* **PROBLEM STATEMENT**
Only the lines below between the ones containing "in_first: [275, 98, 328, 131]" and "clockwise: -90", inclusive, are to be reproduced, each exactly as it stands.

* **RECORD EXCERPTS**
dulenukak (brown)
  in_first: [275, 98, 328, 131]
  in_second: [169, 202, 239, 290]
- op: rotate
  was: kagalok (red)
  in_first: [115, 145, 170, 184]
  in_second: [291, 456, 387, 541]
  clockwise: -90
==
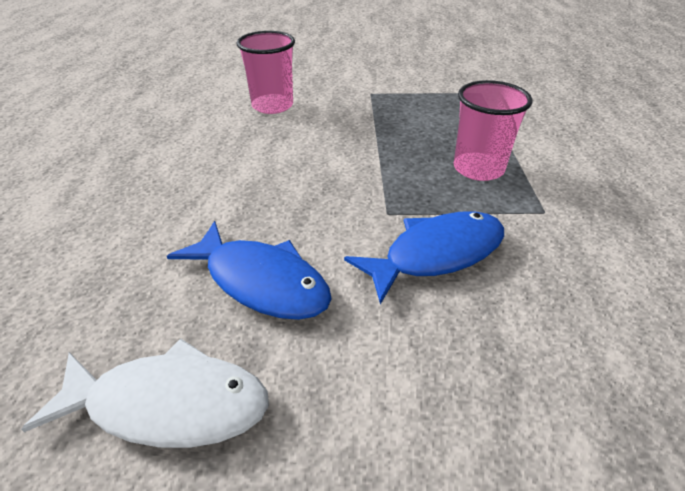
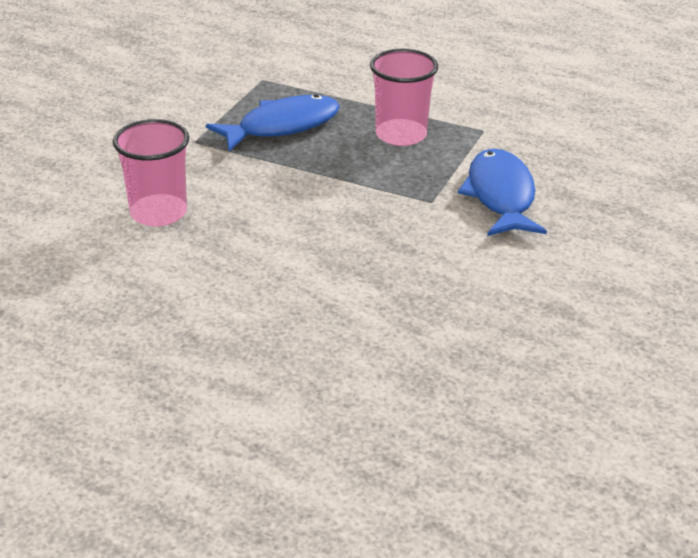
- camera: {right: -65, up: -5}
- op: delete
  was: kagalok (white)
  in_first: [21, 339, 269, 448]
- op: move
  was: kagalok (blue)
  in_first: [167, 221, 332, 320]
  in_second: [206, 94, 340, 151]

* **COMPLETED TASK**
  in_first: [275, 98, 328, 131]
  in_second: [169, 202, 239, 290]
- op: rotate
  was: kagalok (red)
  in_first: [115, 145, 170, 184]
  in_second: [291, 456, 387, 541]
  clockwise: -90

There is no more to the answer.